[Collected data]
|---|
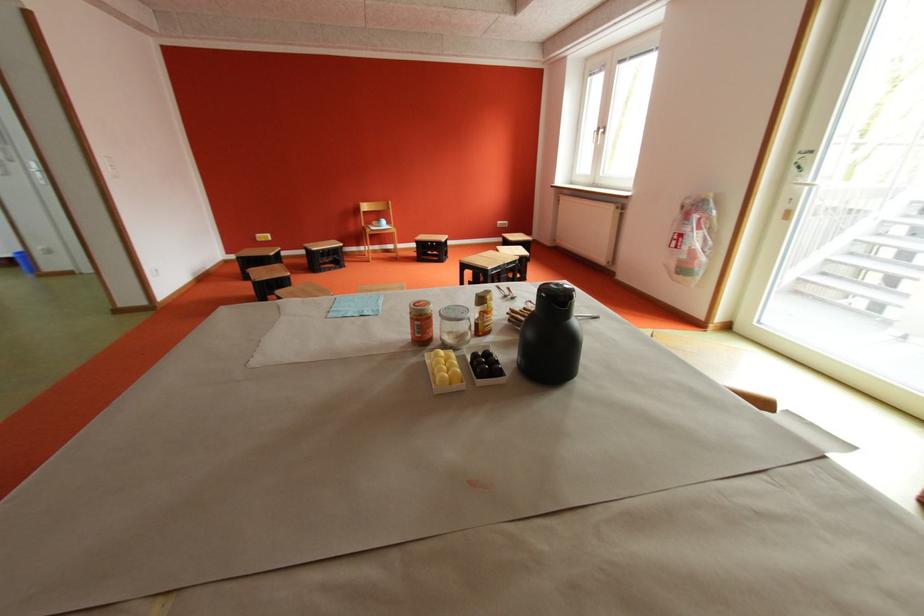
Identify the location of bottle cap. (482, 297).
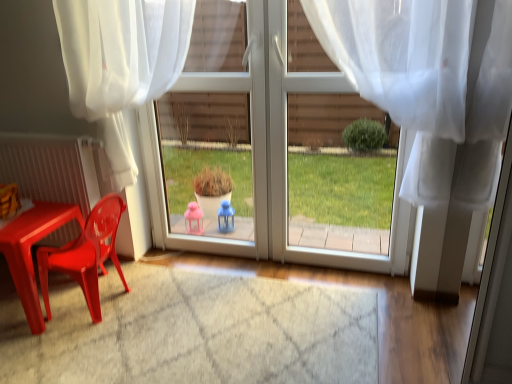
Image resolution: width=512 pixels, height=384 pixels. Identify the location of vacant space situated above matte plastic radiator at left (from a real-world perspective). (35, 134).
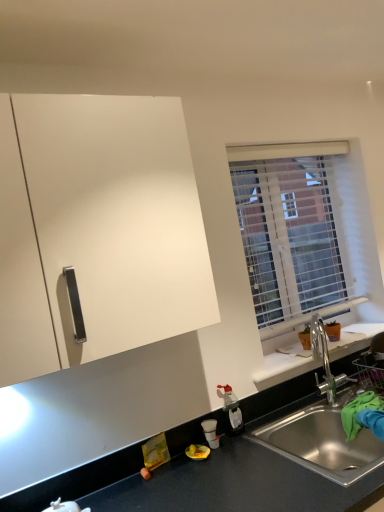
Question: Can we say matte black countertop at lower center lies outside white translucent blinds at upper right?

Choices:
 (A) yes
 (B) no

Answer: (A)

Question: Considering the relative positions of matte black countertop at lower center and white translucent blinds at upper right in the image provided, is matte black countertop at lower center to the left of white translucent blinds at upper right from the viewer's perspective?

Choices:
 (A) yes
 (B) no

Answer: (A)

Question: Is matte black countertop at lower center positioned far away from white translucent blinds at upper right?

Choices:
 (A) yes
 (B) no

Answer: (B)

Question: Does matte black countertop at lower center have a larger size compared to white translucent blinds at upper right?

Choices:
 (A) no
 (B) yes

Answer: (A)

Question: Can you confirm if matte black countertop at lower center is wider than white translucent blinds at upper right?

Choices:
 (A) yes
 (B) no

Answer: (B)

Question: Considering the relative sizes of matte black countertop at lower center and white translucent blinds at upper right in the image provided, is matte black countertop at lower center thinner than white translucent blinds at upper right?

Choices:
 (A) no
 (B) yes

Answer: (B)

Question: From the image's perspective, would you say translucent plastic bottle at lower center is shown under white translucent blinds at upper right?

Choices:
 (A) no
 (B) yes

Answer: (B)

Question: Is translucent plastic bottle at lower center smaller than white translucent blinds at upper right?

Choices:
 (A) no
 (B) yes

Answer: (B)

Question: Does translucent plastic bottle at lower center have a larger size compared to white translucent blinds at upper right?

Choices:
 (A) no
 (B) yes

Answer: (A)

Question: From a real-world perspective, is translucent plastic bottle at lower center under white translucent blinds at upper right?

Choices:
 (A) yes
 (B) no

Answer: (A)

Question: Is translucent plastic bottle at lower center oriented towards white translucent blinds at upper right?

Choices:
 (A) yes
 (B) no

Answer: (B)

Question: Can you confirm if translucent plastic bottle at lower center is positioned to the left of white translucent blinds at upper right?

Choices:
 (A) no
 (B) yes

Answer: (B)

Question: Is white translucent blinds at upper right turned away from matte black countertop at lower center?

Choices:
 (A) yes
 (B) no

Answer: (B)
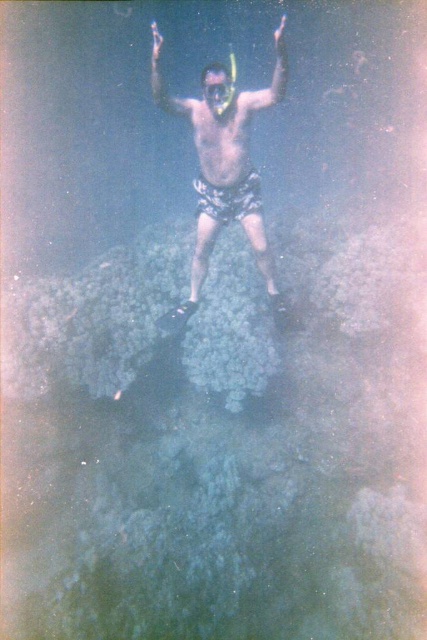
Is smooth skin diver at center behind transparent plastic snorkel at upper center?

Yes, it is.

Does smooth skin diver at center appear over transparent plastic snorkel at upper center?

Actually, smooth skin diver at center is below transparent plastic snorkel at upper center.

Between point (199, 252) and point (155, 52), which one is positioned in front?

Positioned in front is point (155, 52).

Locate an element on the screen. Image resolution: width=427 pixels, height=640 pixels. smooth skin diver at center is located at coordinates (225, 164).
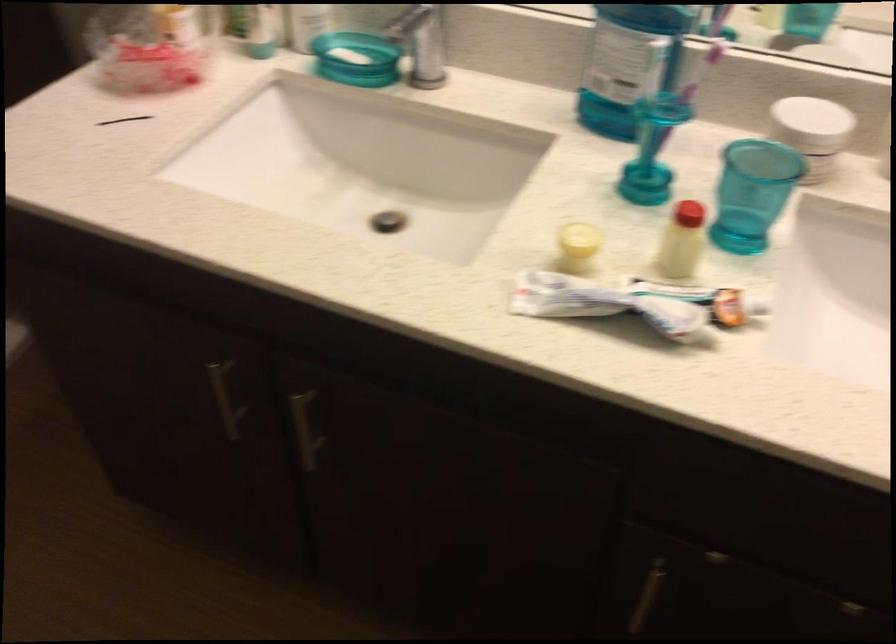
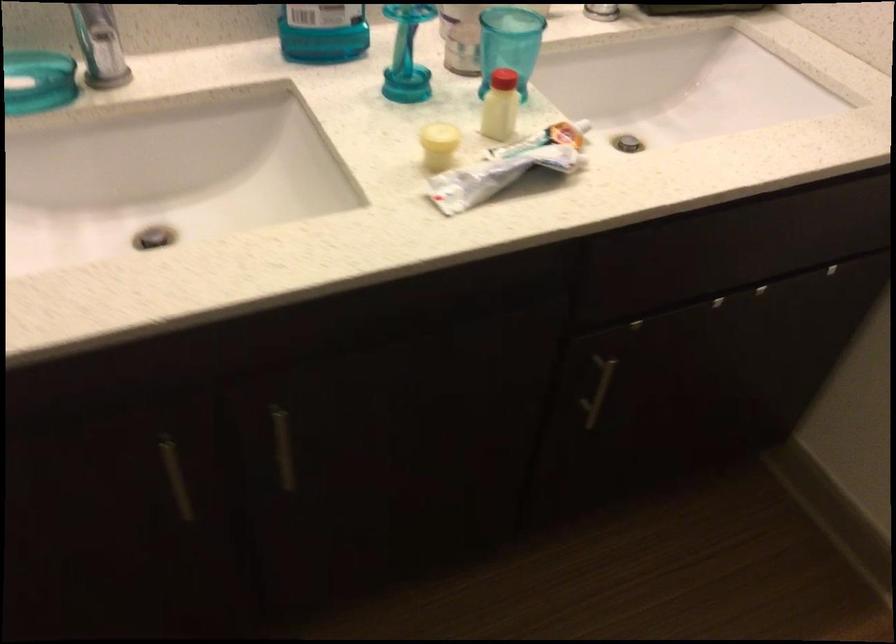
Question: I am providing you with two images of the same scene from different viewpoints. Which of the following objects are not visible in image2?

Choices:
 (A) blue mouthwash bottle
 (B) blue toothbrush holder
 (C) toothpaste tube
 (D) none of these

Answer: (D)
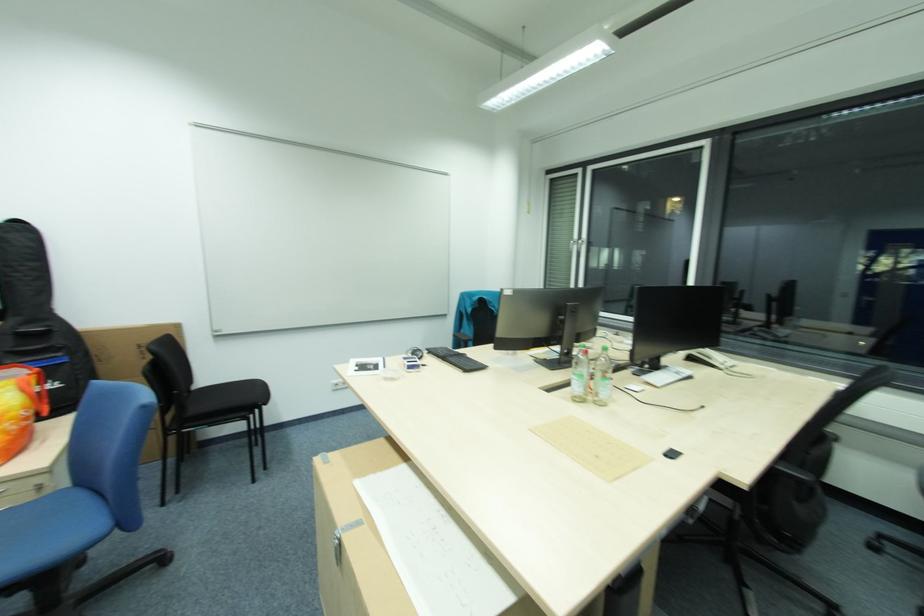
|---|
• Instructions to follow:
Repeat the material above from its beginning through the line containing "Question: Can you confirm if matte", inclusive, and leave out the pictures.

• Exercise output:
Identify the location of bottle cap. (482, 297).
Image resolution: width=512 pixels, height=384 pixels. Identify the location of vacant space situated above matte plastic radiator at left (from a real-world perspective). (35, 134).
Question: Can we say matte black countertop at lower center lies outside white translucent blinds at upper right?

Choices:
 (A) yes
 (B) no

Answer: (A)

Question: Considering the relative positions of matte black countertop at lower center and white translucent blinds at upper right in the image provided, is matte black countertop at lower center to the left of white translucent blinds at upper right from the viewer's perspective?

Choices:
 (A) yes
 (B) no

Answer: (A)

Question: Is matte black countertop at lower center positioned far away from white translucent blinds at upper right?

Choices:
 (A) yes
 (B) no

Answer: (B)

Question: Does matte black countertop at lower center have a larger size compared to white translucent blinds at upper right?

Choices:
 (A) no
 (B) yes

Answer: (A)

Question: Can you confirm if matte black countertop at lower center is wider than white translucent blinds at upper right?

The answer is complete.